Output every entry below exactly, without its pictures.

Start of SUPPLIED DATA

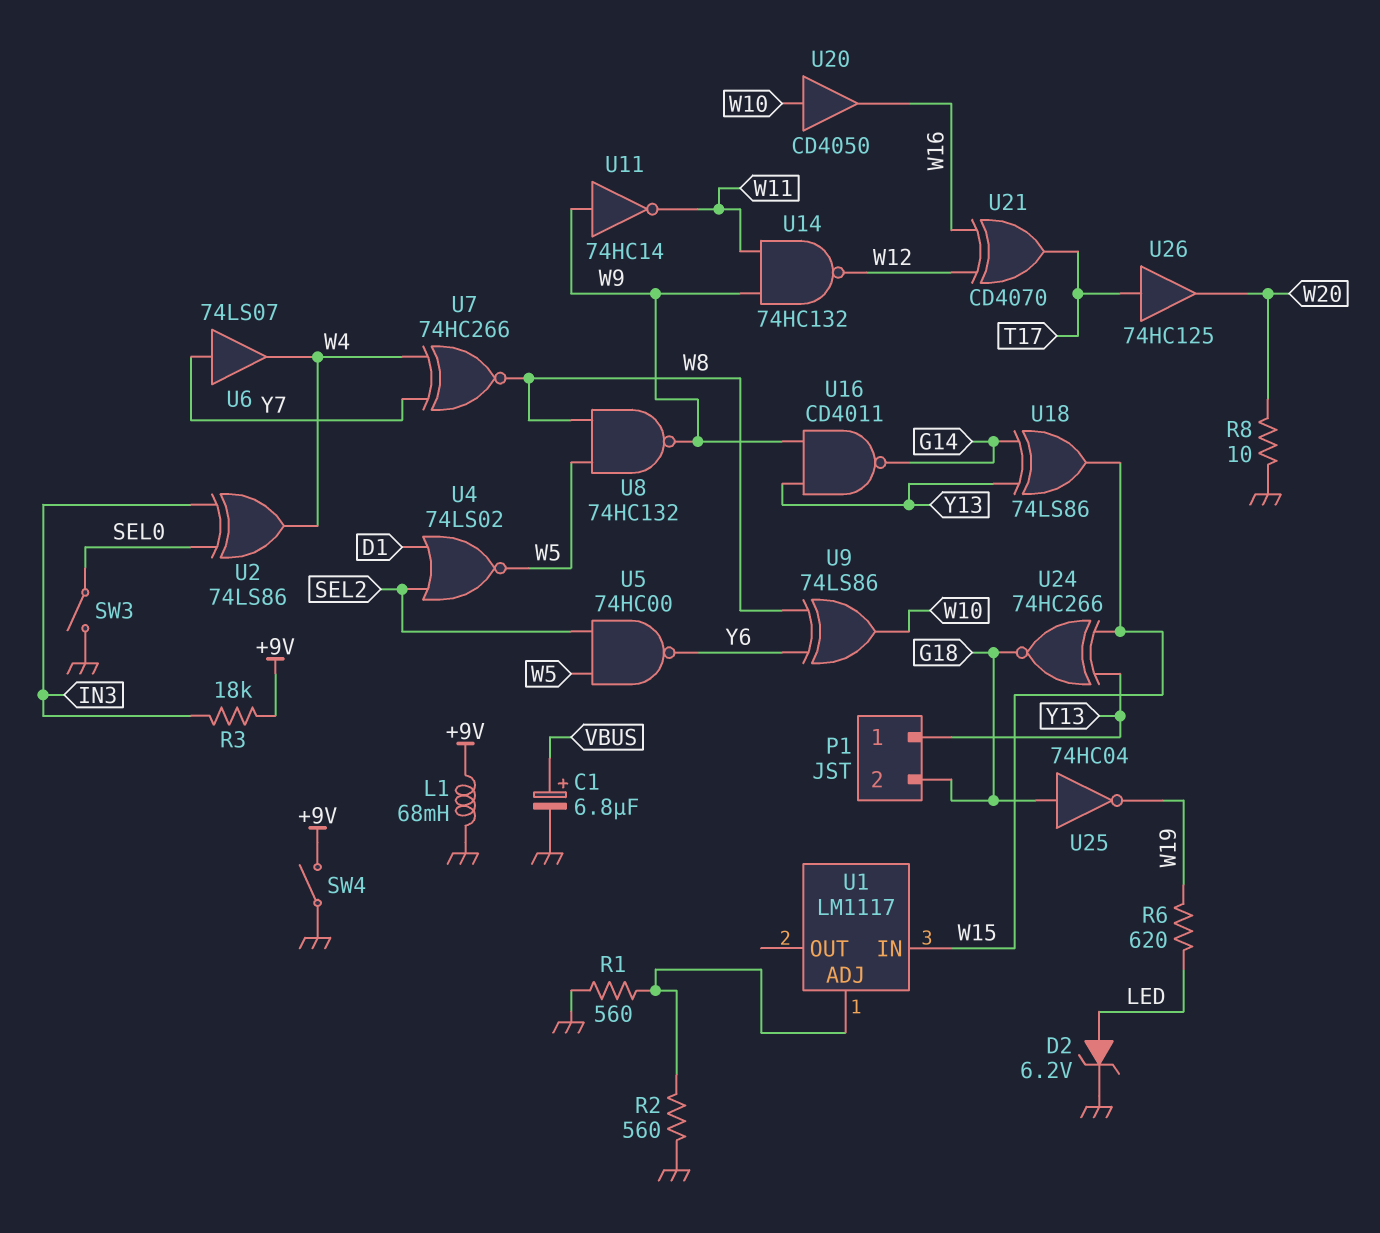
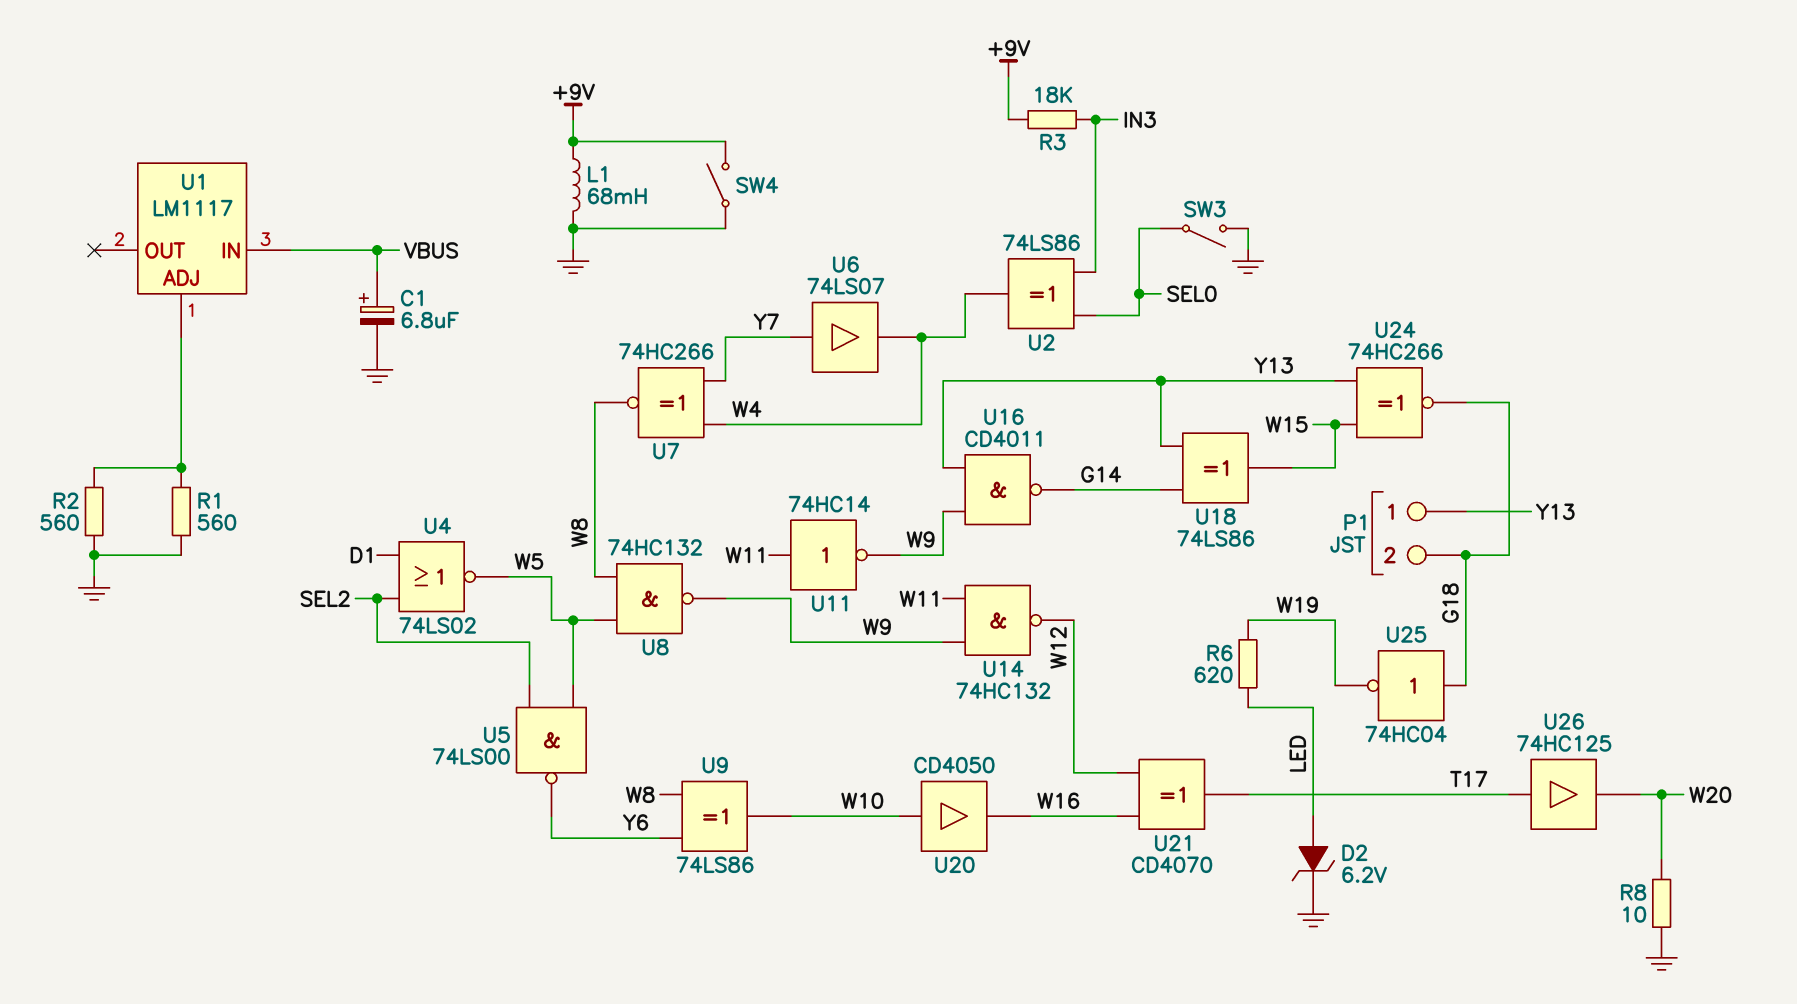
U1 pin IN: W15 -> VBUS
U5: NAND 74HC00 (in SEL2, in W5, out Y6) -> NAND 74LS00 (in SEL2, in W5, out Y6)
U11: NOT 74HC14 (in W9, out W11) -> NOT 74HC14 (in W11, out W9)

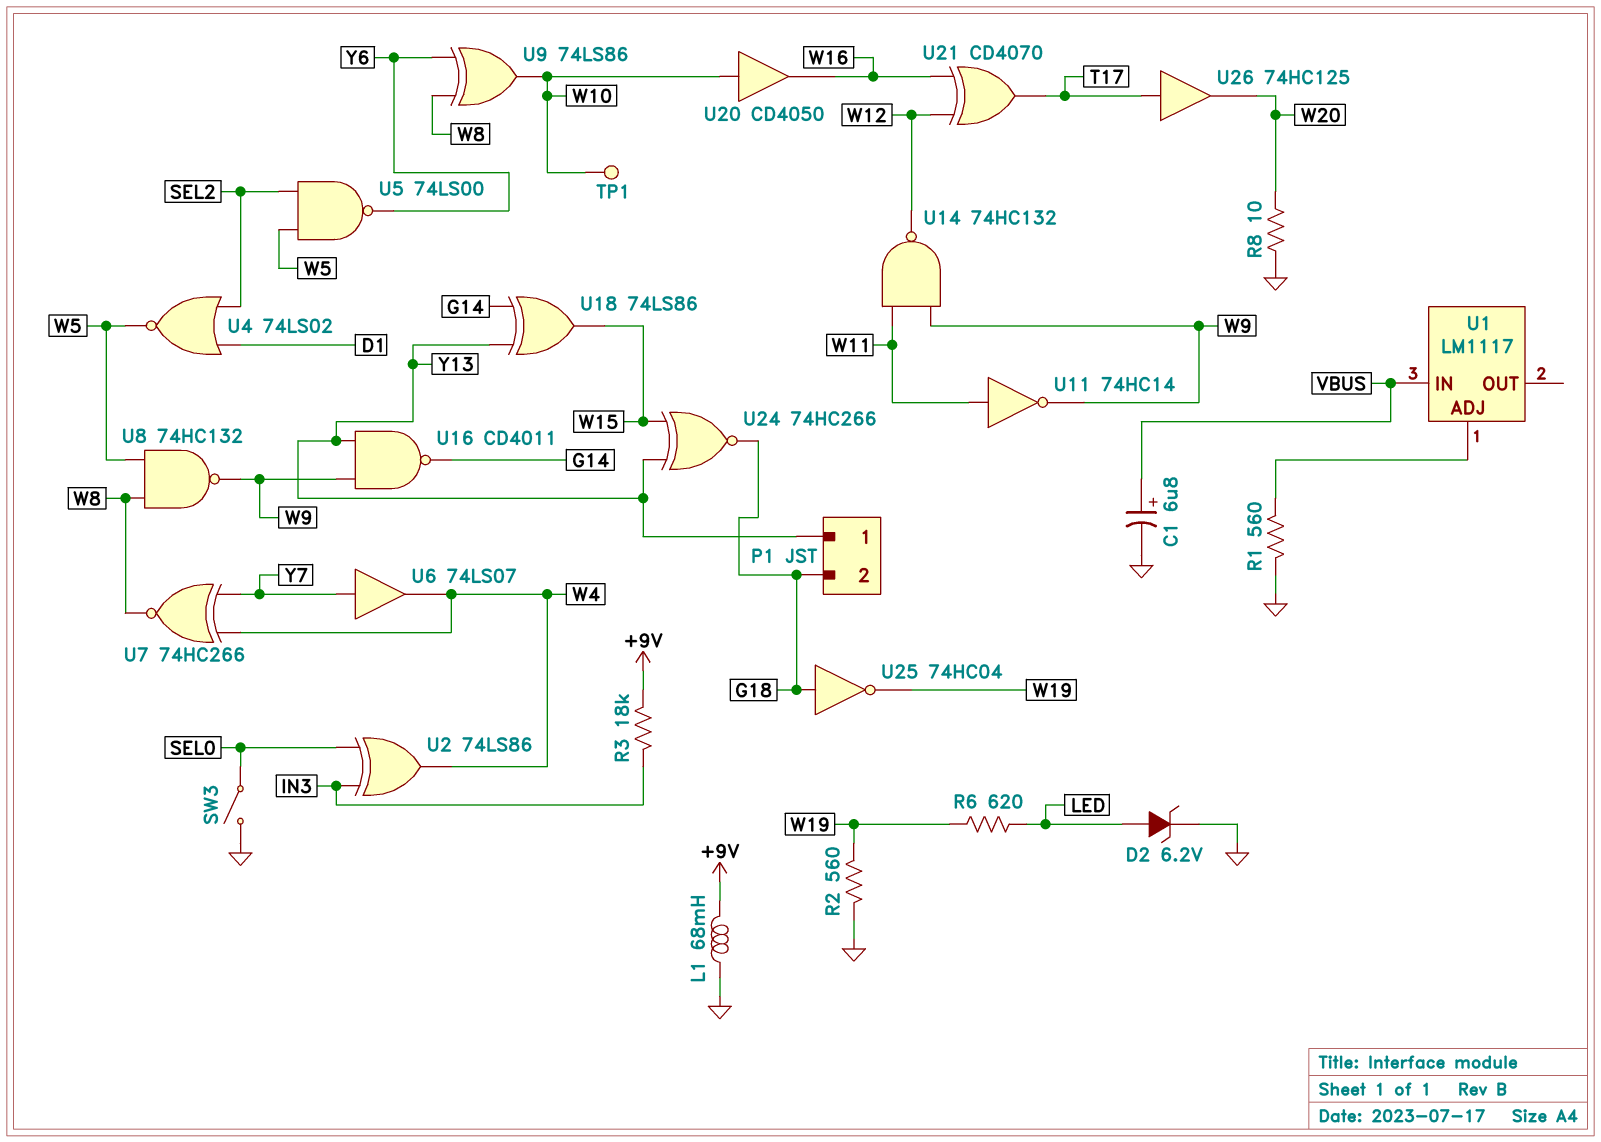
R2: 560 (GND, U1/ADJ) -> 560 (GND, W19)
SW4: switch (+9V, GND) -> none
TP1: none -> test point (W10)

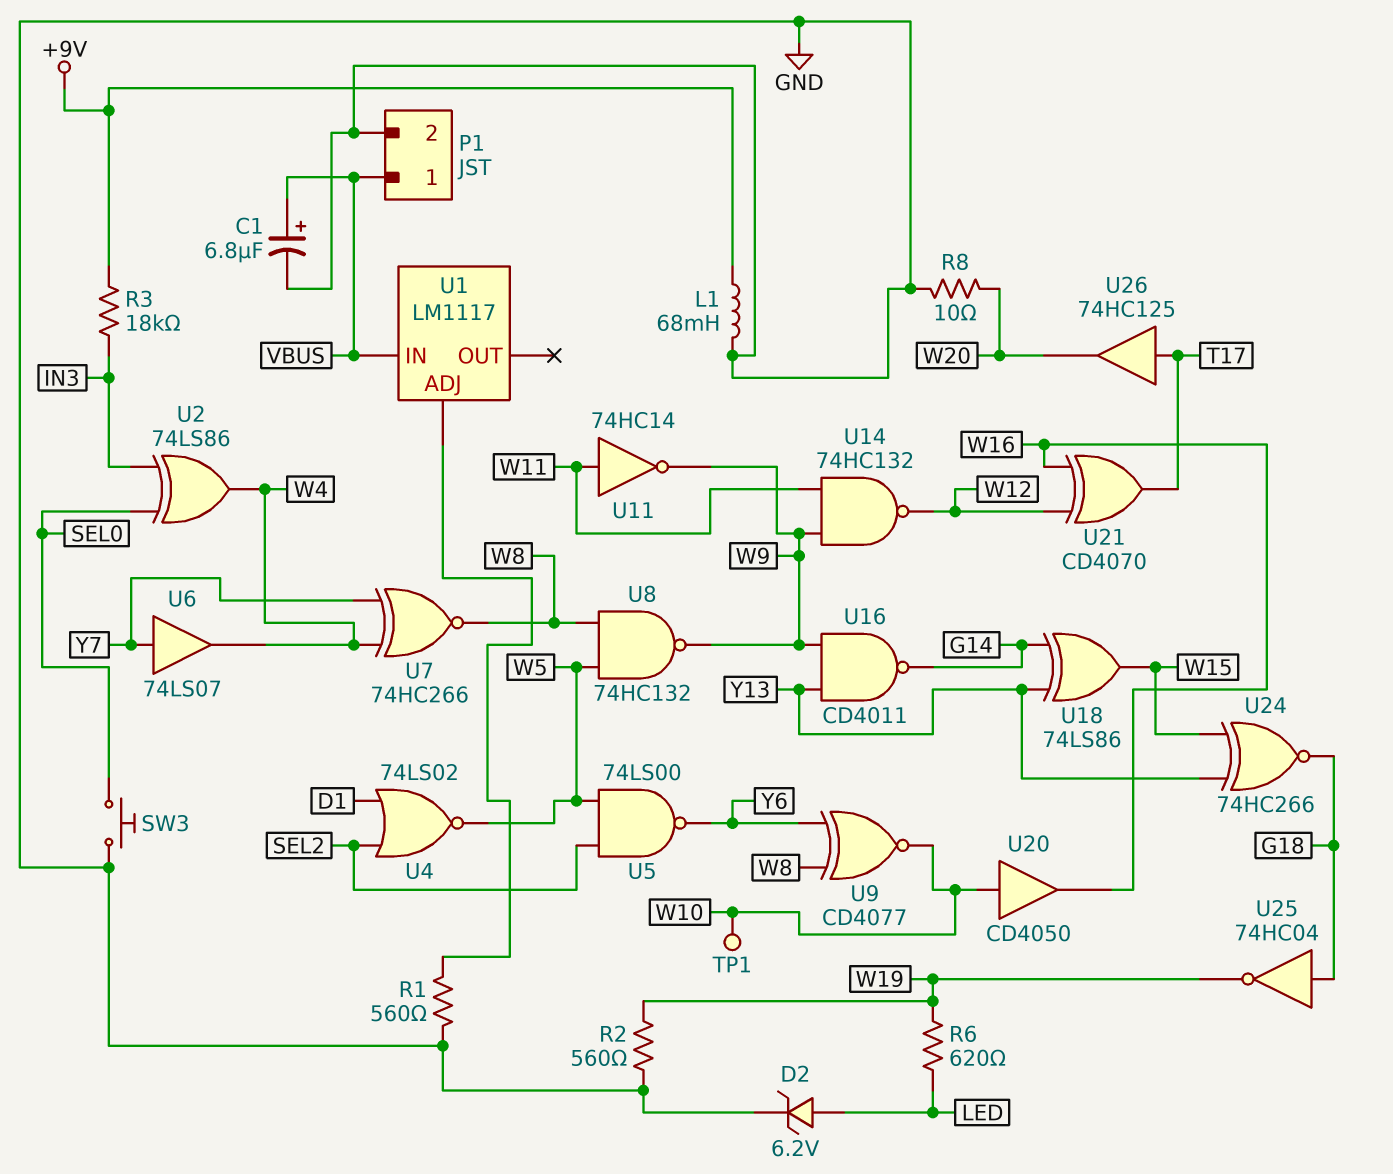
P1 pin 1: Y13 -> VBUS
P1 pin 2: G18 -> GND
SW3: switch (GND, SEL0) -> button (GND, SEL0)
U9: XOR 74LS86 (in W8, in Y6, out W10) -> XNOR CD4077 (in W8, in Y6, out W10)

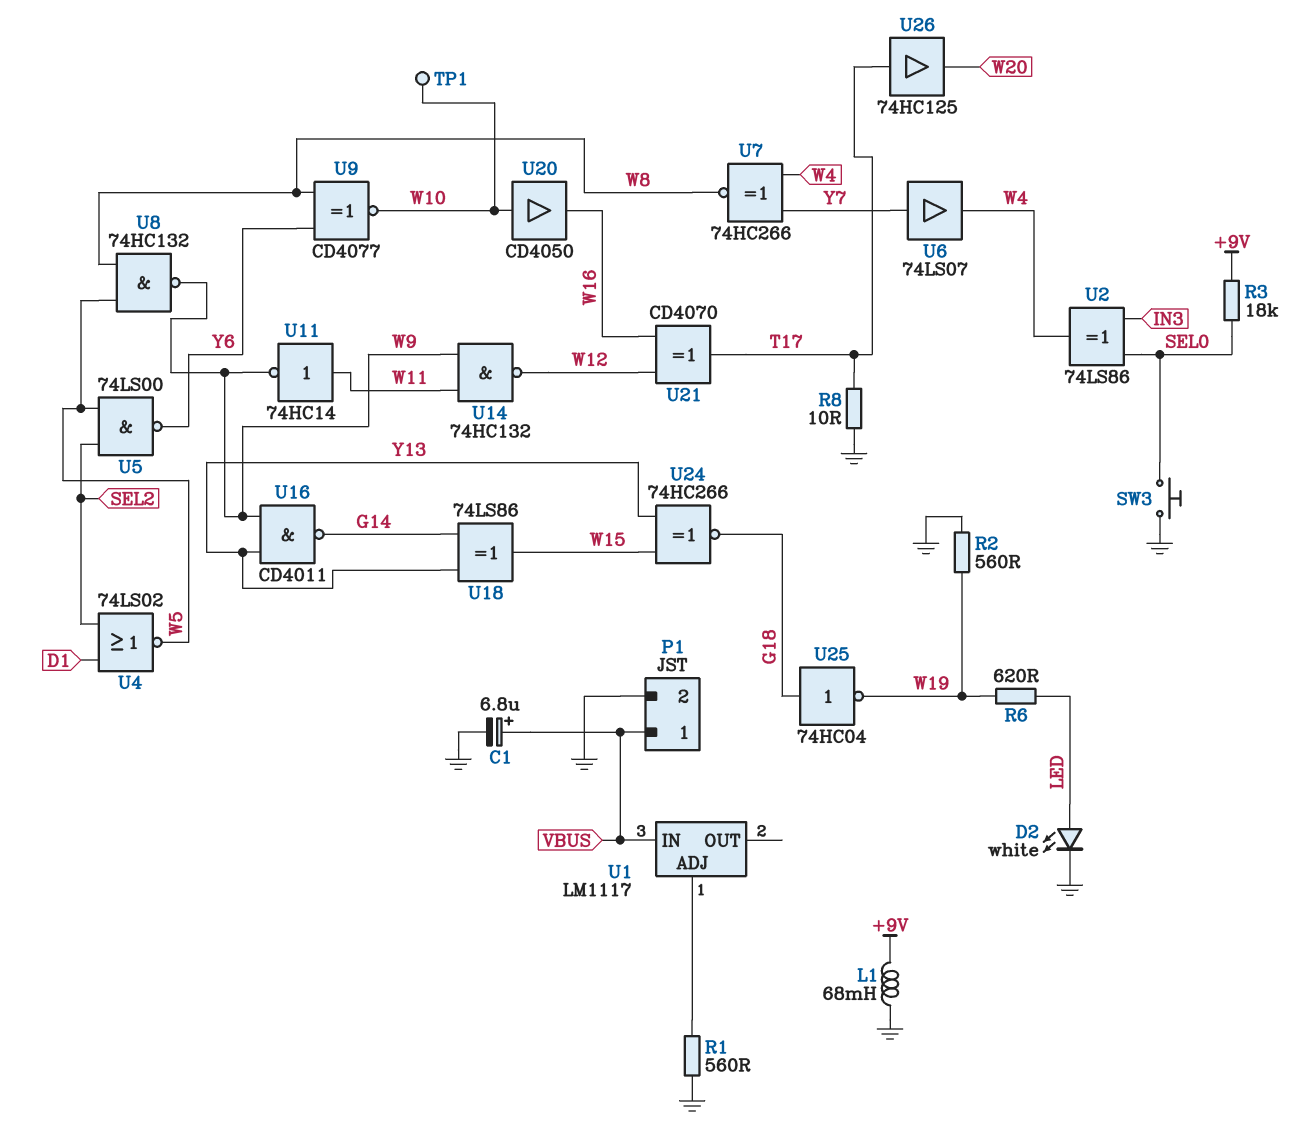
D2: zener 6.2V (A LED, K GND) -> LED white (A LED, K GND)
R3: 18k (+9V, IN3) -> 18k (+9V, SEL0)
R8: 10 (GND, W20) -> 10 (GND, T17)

End of SUPPLIED DATA

• OUTPUT
U1 pin IN: W15 -> VBUS
U5: NAND 74HC00 (in SEL2, in W5, out Y6) -> NAND 74LS00 (in SEL2, in W5, out Y6)
U11: NOT 74HC14 (in W9, out W11) -> NOT 74HC14 (in W11, out W9)

R2: 560 (GND, U1/ADJ) -> 560 (GND, W19)
SW4: switch (+9V, GND) -> none
TP1: none -> test point (W10)

P1 pin 1: Y13 -> VBUS
P1 pin 2: G18 -> GND
SW3: switch (GND, SEL0) -> button (GND, SEL0)
U9: XOR 74LS86 (in W8, in Y6, out W10) -> XNOR CD4077 (in W8, in Y6, out W10)

D2: zener 6.2V (A LED, K GND) -> LED white (A LED, K GND)
R3: 18k (+9V, IN3) -> 18k (+9V, SEL0)
R8: 10 (GND, W20) -> 10 (GND, T17)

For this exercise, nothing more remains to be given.